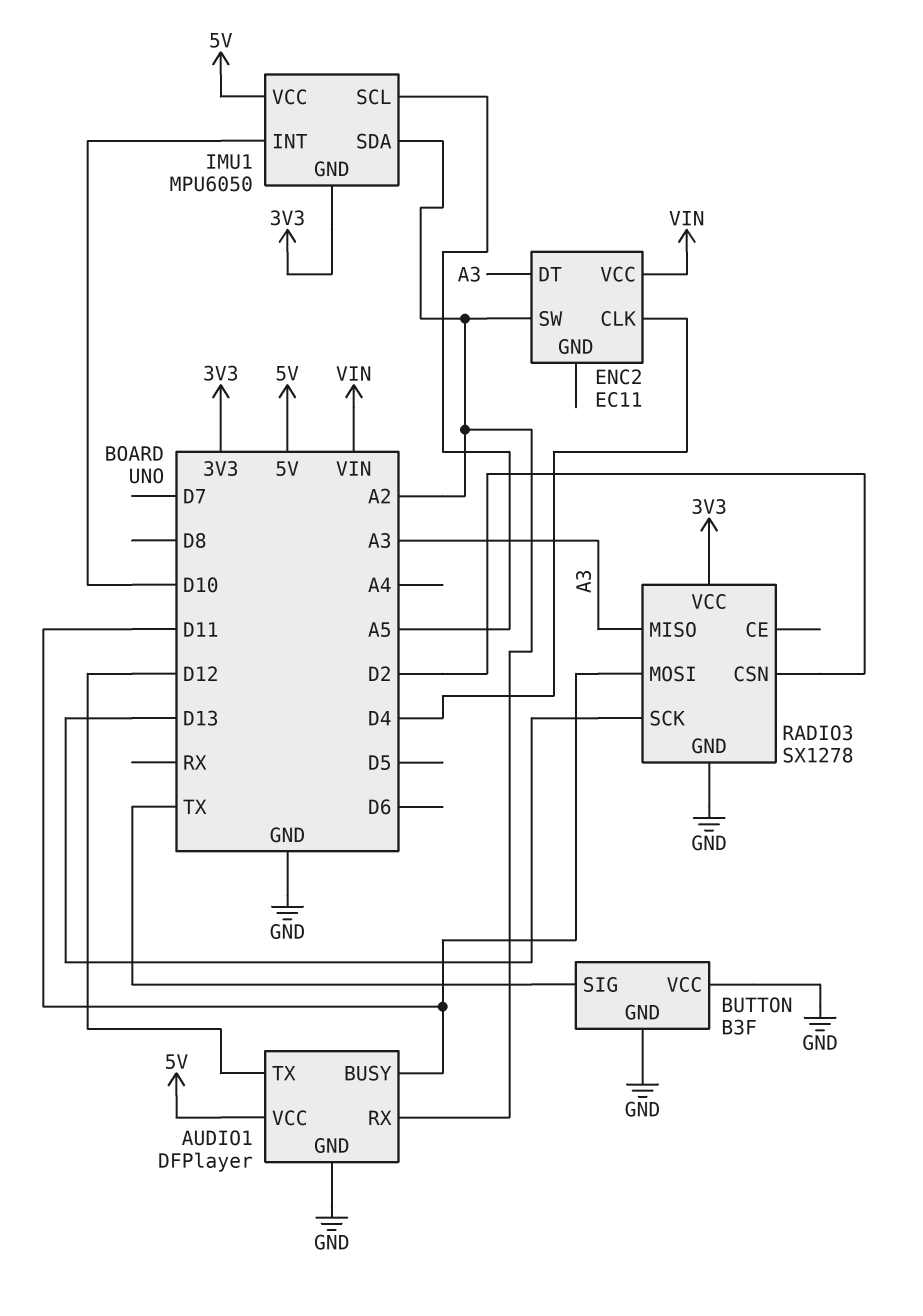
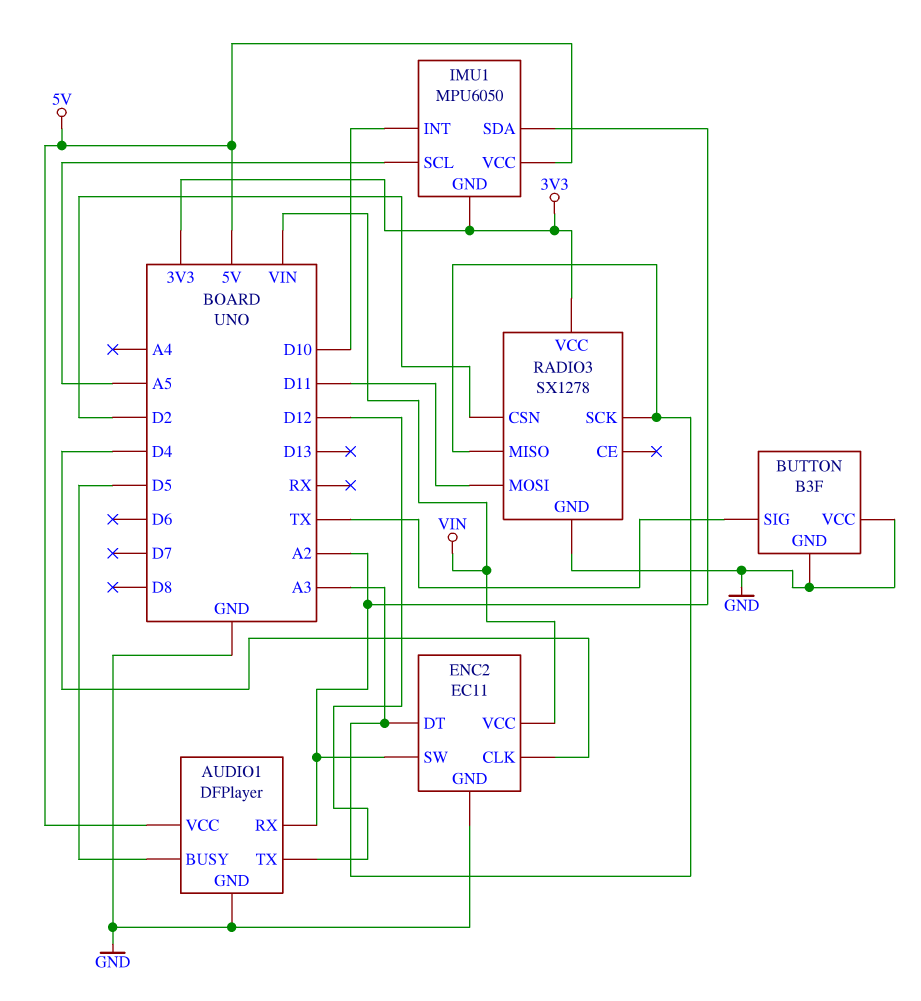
AUDIO1 pin BUSY: D11 -> D5
ENC2 pin GND: none -> GND
RADIO3 pin SCK: D13 -> A3

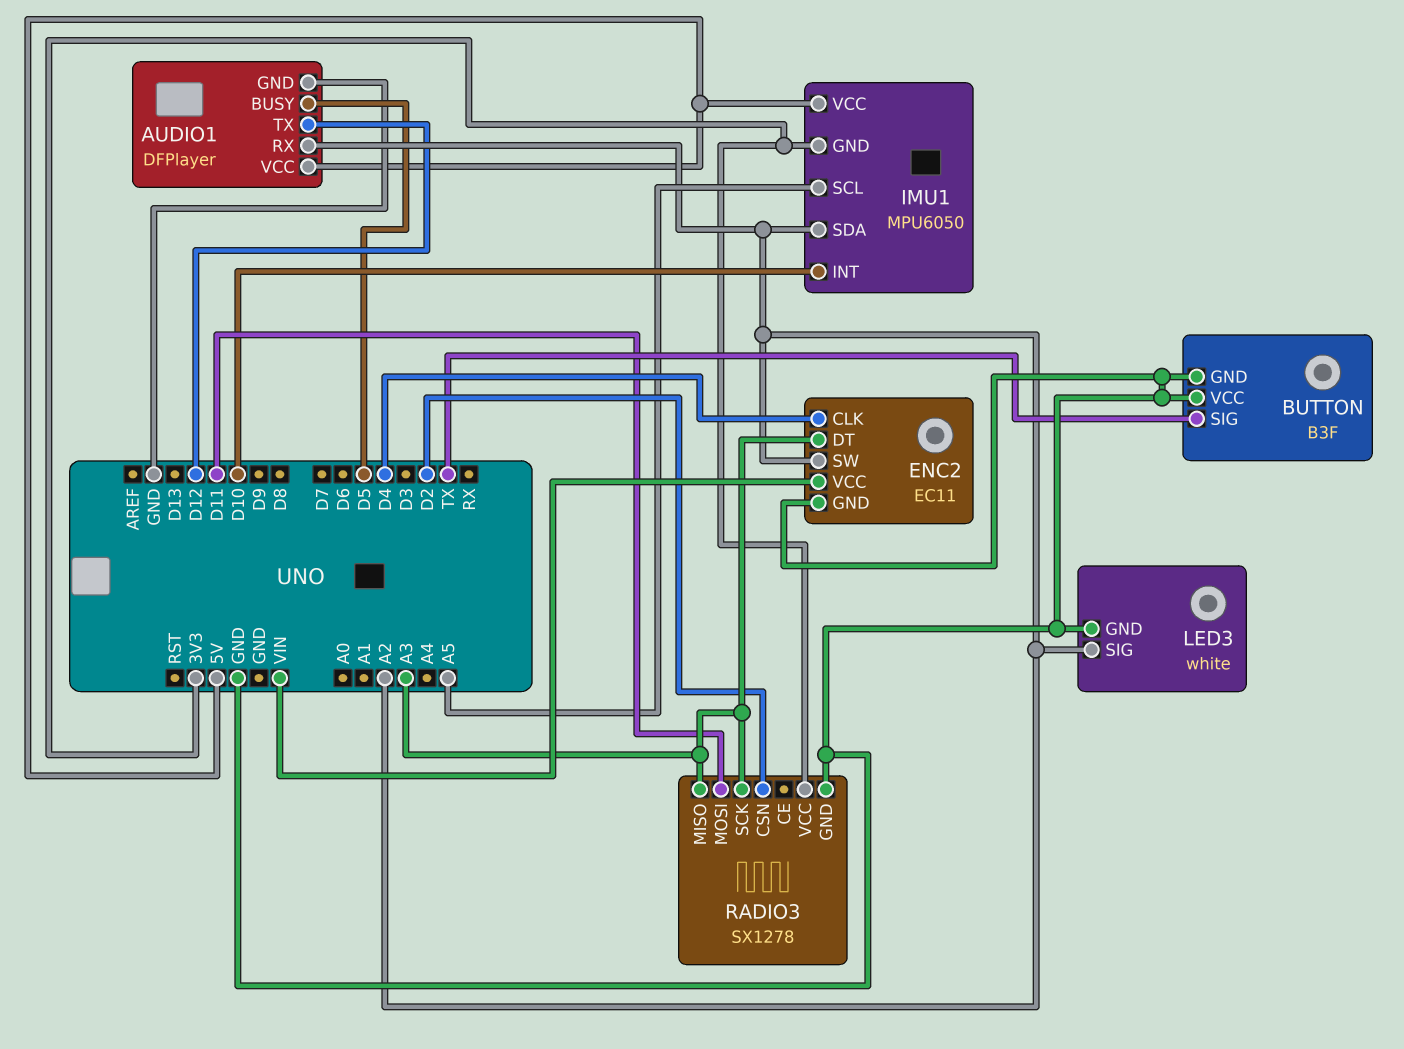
LED3: none -> white
LED3 pin GND: none -> GND
LED3 pin SIG: none -> A2

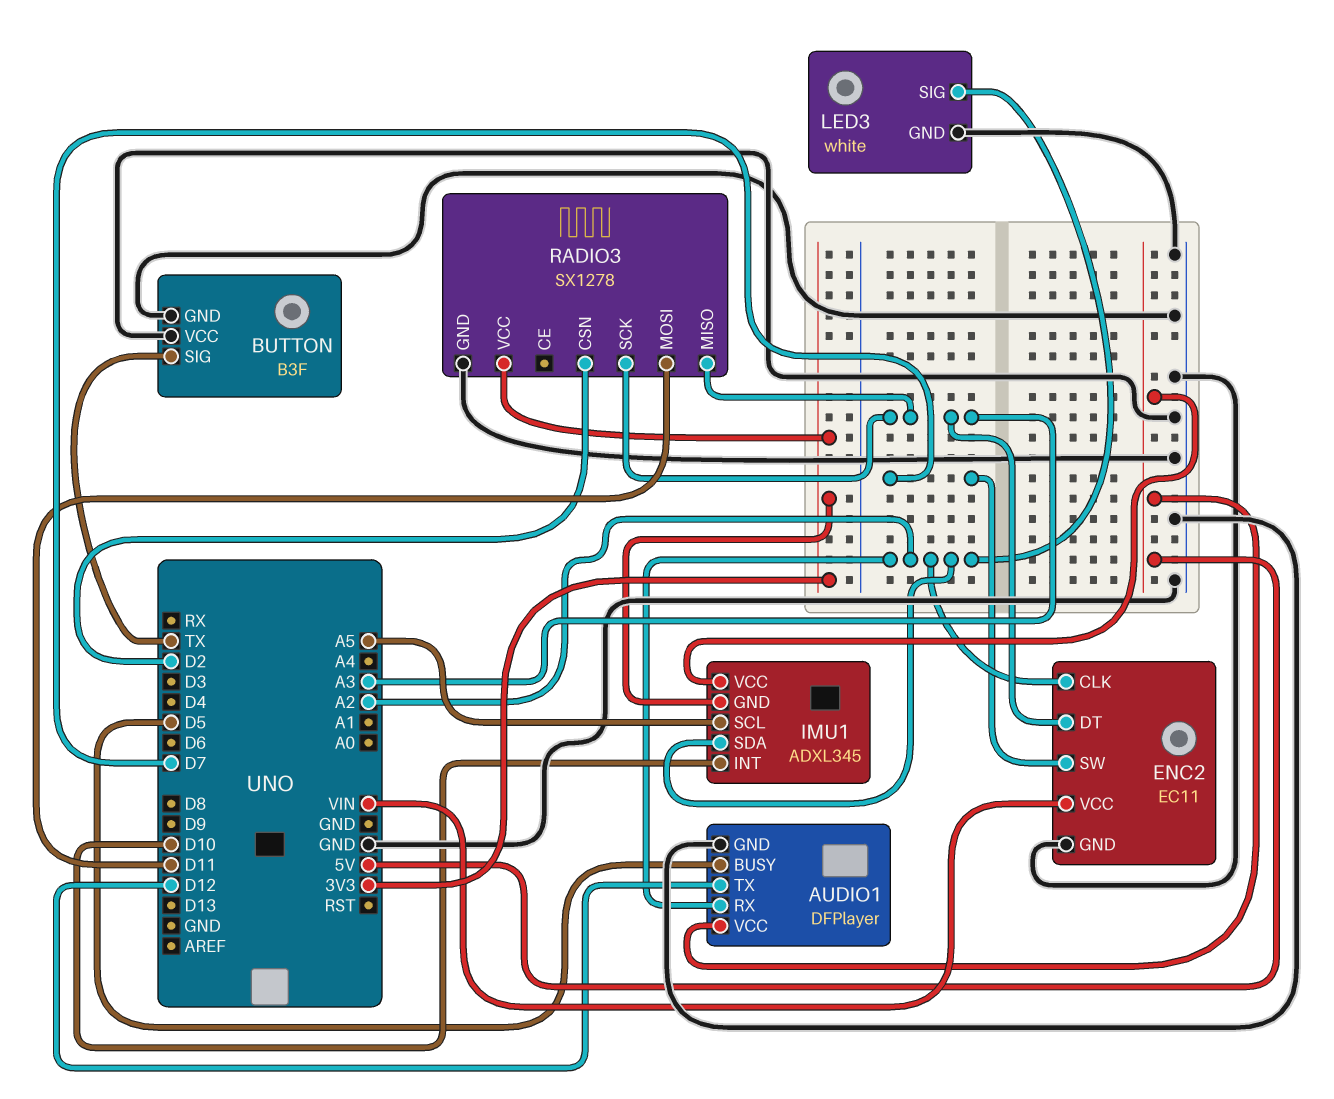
ENC2 pin CLK: D4 -> A2
ENC2 pin SW: A2 -> D7
IMU1: MPU6050 -> ADXL345

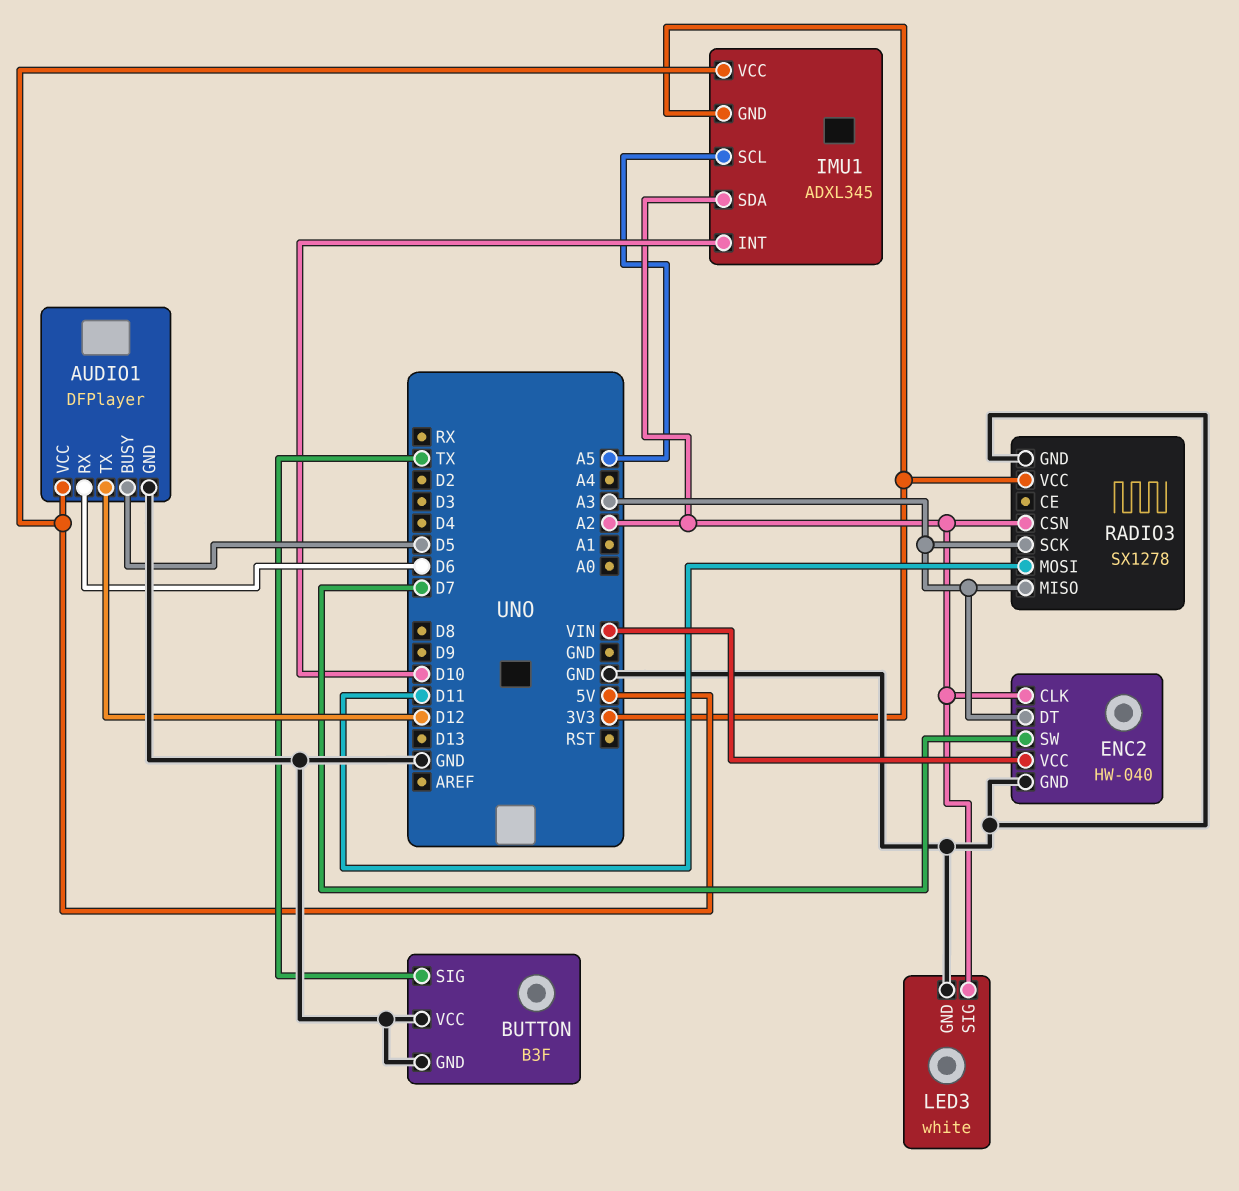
AUDIO1 pin RX: A2 -> D6
ENC2: EC11 -> HW-040
RADIO3 pin CSN: D2 -> A2

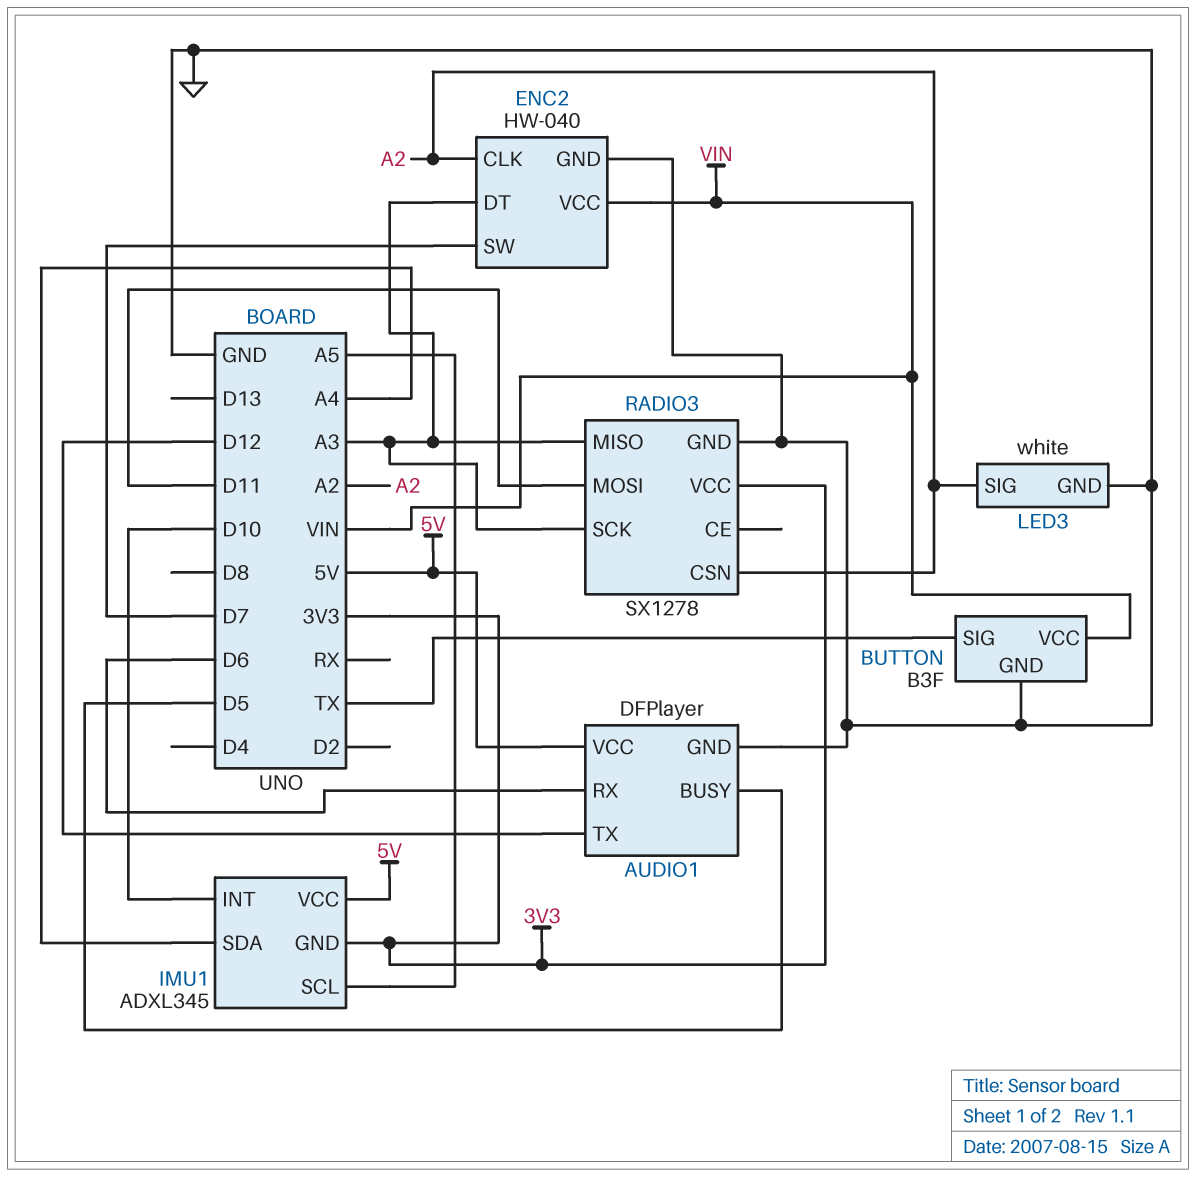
BUTTON pin VCC: GND -> VIN
IMU1 pin SDA: A2 -> A4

= = = = =

Set the records down again precisely, skipping every image.

AUDIO1 pin BUSY: D11 -> D5
ENC2 pin GND: none -> GND
RADIO3 pin SCK: D13 -> A3

LED3: none -> white
LED3 pin GND: none -> GND
LED3 pin SIG: none -> A2

ENC2 pin CLK: D4 -> A2
ENC2 pin SW: A2 -> D7
IMU1: MPU6050 -> ADXL345

AUDIO1 pin RX: A2 -> D6
ENC2: EC11 -> HW-040
RADIO3 pin CSN: D2 -> A2

BUTTON pin VCC: GND -> VIN
IMU1 pin SDA: A2 -> A4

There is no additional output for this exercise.